Dataset records:
----------------

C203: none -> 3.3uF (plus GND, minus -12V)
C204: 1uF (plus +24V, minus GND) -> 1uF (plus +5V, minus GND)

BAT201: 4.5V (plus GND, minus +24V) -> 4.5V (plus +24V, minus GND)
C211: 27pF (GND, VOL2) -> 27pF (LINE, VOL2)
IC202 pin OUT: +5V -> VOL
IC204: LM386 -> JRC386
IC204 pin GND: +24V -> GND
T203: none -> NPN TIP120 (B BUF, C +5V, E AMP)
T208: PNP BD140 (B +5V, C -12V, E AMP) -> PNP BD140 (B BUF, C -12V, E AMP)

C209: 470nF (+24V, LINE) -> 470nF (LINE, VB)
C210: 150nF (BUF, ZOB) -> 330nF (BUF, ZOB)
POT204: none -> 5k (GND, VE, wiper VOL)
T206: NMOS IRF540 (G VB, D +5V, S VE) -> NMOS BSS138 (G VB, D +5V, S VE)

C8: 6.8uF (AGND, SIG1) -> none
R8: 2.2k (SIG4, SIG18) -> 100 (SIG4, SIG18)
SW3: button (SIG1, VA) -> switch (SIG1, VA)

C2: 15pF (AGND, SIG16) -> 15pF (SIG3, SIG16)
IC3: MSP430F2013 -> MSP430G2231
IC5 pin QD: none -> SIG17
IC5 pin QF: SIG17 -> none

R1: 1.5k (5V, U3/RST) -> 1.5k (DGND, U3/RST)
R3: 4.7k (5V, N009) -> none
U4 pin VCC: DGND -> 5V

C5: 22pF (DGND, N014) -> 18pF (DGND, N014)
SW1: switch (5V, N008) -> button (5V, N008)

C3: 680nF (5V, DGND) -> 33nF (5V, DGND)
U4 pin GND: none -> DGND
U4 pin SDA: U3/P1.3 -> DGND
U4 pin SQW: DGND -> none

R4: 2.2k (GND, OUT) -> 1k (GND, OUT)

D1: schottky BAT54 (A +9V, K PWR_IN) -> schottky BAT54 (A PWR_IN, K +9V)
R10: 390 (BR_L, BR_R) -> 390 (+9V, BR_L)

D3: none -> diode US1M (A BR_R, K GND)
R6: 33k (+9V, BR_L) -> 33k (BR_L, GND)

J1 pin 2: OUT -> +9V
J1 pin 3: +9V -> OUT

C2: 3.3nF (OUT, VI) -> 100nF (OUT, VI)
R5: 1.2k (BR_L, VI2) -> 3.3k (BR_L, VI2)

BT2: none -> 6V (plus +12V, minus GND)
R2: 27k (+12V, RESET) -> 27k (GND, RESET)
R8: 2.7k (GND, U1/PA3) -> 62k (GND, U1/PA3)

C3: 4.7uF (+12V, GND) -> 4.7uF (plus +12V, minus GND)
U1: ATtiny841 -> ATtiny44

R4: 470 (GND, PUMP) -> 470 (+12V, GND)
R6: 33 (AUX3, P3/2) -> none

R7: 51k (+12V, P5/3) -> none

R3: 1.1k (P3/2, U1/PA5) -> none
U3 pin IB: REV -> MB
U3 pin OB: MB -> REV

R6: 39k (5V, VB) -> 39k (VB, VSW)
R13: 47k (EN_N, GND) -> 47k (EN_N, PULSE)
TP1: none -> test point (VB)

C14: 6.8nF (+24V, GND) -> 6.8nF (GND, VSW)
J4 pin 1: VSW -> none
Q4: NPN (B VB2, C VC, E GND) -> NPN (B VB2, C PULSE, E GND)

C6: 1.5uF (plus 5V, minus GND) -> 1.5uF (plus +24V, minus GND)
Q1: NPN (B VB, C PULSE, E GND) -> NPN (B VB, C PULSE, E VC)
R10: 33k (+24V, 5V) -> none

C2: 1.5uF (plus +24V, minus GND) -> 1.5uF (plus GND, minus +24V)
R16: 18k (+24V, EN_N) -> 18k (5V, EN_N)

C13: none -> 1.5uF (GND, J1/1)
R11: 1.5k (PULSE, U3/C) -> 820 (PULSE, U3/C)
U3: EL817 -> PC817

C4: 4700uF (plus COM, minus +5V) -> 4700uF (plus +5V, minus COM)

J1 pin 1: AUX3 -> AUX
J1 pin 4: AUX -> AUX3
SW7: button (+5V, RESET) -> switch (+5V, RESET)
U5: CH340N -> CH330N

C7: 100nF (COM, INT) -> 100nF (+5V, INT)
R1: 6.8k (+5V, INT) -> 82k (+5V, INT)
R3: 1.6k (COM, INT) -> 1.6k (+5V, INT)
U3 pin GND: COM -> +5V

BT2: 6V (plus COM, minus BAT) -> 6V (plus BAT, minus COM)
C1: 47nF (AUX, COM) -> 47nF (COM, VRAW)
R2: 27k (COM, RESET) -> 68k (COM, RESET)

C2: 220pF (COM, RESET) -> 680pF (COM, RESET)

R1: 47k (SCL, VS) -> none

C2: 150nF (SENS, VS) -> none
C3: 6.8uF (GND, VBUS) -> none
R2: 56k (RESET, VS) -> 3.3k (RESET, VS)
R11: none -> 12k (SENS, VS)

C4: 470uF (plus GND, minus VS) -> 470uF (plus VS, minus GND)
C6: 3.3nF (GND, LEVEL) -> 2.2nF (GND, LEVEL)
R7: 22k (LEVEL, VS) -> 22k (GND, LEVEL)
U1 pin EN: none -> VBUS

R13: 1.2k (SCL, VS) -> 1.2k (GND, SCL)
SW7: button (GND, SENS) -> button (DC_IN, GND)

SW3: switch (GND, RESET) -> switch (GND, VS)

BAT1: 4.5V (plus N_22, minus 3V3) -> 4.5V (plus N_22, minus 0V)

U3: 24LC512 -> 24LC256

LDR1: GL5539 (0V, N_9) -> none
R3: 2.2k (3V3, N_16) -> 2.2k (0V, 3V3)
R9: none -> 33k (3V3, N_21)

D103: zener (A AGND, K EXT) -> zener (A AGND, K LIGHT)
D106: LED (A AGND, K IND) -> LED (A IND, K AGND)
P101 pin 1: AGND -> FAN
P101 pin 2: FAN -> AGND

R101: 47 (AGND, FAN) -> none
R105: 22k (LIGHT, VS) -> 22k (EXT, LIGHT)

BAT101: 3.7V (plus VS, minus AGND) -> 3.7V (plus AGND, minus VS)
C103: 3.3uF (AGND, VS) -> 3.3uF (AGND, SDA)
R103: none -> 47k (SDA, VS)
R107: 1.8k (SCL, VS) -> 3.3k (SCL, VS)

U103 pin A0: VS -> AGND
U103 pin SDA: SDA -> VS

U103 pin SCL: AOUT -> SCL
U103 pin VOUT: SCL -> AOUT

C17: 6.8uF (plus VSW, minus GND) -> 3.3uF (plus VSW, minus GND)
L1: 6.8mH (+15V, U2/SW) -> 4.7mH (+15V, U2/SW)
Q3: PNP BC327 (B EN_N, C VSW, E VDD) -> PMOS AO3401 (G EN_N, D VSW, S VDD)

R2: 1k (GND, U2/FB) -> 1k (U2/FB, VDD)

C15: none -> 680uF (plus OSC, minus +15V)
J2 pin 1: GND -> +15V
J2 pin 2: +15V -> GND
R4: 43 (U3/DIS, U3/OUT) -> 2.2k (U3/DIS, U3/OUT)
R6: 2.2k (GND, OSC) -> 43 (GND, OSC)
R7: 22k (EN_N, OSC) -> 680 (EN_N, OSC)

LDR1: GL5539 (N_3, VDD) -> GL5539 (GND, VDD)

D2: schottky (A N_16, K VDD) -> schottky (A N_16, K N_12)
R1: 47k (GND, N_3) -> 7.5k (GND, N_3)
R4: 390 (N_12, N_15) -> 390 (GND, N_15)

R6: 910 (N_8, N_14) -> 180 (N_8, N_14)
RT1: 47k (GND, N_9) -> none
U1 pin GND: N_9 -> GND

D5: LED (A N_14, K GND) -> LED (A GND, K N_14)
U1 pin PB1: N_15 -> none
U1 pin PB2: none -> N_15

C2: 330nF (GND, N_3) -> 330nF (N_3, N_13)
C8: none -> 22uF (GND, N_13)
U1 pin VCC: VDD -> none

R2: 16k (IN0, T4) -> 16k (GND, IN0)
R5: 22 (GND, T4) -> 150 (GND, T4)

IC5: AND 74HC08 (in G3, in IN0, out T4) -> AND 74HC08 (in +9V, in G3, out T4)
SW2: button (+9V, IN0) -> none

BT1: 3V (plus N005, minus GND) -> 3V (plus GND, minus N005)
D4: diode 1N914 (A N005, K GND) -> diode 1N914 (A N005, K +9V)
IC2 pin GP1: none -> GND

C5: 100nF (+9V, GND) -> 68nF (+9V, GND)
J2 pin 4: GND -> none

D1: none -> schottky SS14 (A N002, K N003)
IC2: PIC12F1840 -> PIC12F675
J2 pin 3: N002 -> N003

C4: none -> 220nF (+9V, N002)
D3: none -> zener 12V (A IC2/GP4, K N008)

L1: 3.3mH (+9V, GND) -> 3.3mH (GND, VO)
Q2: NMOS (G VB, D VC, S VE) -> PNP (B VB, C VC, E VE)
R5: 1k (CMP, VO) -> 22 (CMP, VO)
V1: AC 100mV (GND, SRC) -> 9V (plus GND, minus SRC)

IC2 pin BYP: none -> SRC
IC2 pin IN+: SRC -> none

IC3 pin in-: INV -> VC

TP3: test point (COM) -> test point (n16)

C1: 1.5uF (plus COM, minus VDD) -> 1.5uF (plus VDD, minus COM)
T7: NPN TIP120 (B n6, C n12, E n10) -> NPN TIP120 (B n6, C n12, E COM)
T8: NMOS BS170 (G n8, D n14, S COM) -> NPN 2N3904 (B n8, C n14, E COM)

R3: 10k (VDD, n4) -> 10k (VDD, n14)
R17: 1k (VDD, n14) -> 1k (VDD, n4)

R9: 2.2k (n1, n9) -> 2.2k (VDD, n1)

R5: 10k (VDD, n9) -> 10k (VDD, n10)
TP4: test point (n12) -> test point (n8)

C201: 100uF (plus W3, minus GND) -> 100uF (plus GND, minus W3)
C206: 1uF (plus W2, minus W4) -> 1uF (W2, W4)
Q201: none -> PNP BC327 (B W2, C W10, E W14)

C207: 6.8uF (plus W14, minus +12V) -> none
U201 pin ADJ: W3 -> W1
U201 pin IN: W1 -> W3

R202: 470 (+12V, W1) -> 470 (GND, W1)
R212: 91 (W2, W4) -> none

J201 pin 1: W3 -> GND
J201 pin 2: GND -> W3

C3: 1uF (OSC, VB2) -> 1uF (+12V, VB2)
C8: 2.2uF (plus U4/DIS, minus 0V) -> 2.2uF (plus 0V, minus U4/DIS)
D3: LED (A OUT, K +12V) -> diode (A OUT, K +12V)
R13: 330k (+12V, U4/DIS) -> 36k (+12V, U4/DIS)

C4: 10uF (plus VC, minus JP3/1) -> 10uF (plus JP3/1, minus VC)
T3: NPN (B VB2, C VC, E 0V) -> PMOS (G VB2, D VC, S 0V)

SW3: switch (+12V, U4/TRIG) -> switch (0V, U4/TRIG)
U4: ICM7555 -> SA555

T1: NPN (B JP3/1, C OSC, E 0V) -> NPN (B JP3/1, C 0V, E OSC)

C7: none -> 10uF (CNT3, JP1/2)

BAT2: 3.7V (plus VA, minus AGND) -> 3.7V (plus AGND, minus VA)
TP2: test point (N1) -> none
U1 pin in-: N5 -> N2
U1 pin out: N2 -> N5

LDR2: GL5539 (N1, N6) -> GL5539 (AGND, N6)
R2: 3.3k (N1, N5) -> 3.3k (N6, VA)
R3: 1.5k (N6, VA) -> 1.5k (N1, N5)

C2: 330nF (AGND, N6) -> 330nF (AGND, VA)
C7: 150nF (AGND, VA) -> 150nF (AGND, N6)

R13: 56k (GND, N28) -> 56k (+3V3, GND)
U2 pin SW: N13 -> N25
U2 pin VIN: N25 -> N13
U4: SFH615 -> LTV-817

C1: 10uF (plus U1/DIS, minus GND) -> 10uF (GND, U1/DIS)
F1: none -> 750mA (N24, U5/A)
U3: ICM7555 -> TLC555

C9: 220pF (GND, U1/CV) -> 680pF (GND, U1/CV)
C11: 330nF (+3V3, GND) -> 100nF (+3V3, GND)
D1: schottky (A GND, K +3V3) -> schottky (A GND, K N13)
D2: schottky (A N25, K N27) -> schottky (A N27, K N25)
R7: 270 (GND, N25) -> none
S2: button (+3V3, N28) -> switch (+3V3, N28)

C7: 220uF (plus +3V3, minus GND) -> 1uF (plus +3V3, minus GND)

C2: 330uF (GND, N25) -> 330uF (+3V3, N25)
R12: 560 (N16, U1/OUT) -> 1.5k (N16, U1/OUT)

----------------

Print only these lines, please. They run from the start of the entries above to the line containing "IC3: MSP430F2013 -> MSP430G2231", both ends included, and must match exactly.

Solution =
C203: none -> 3.3uF (plus GND, minus -12V)
C204: 1uF (plus +24V, minus GND) -> 1uF (plus +5V, minus GND)

BAT201: 4.5V (plus GND, minus +24V) -> 4.5V (plus +24V, minus GND)
C211: 27pF (GND, VOL2) -> 27pF (LINE, VOL2)
IC202 pin OUT: +5V -> VOL
IC204: LM386 -> JRC386
IC204 pin GND: +24V -> GND
T203: none -> NPN TIP120 (B BUF, C +5V, E AMP)
T208: PNP BD140 (B +5V, C -12V, E AMP) -> PNP BD140 (B BUF, C -12V, E AMP)

C209: 470nF (+24V, LINE) -> 470nF (LINE, VB)
C210: 150nF (BUF, ZOB) -> 330nF (BUF, ZOB)
POT204: none -> 5k (GND, VE, wiper VOL)
T206: NMOS IRF540 (G VB, D +5V, S VE) -> NMOS BSS138 (G VB, D +5V, S VE)

C8: 6.8uF (AGND, SIG1) -> none
R8: 2.2k (SIG4, SIG18) -> 100 (SIG4, SIG18)
SW3: button (SIG1, VA) -> switch (SIG1, VA)

C2: 15pF (AGND, SIG16) -> 15pF (SIG3, SIG16)
IC3: MSP430F2013 -> MSP430G2231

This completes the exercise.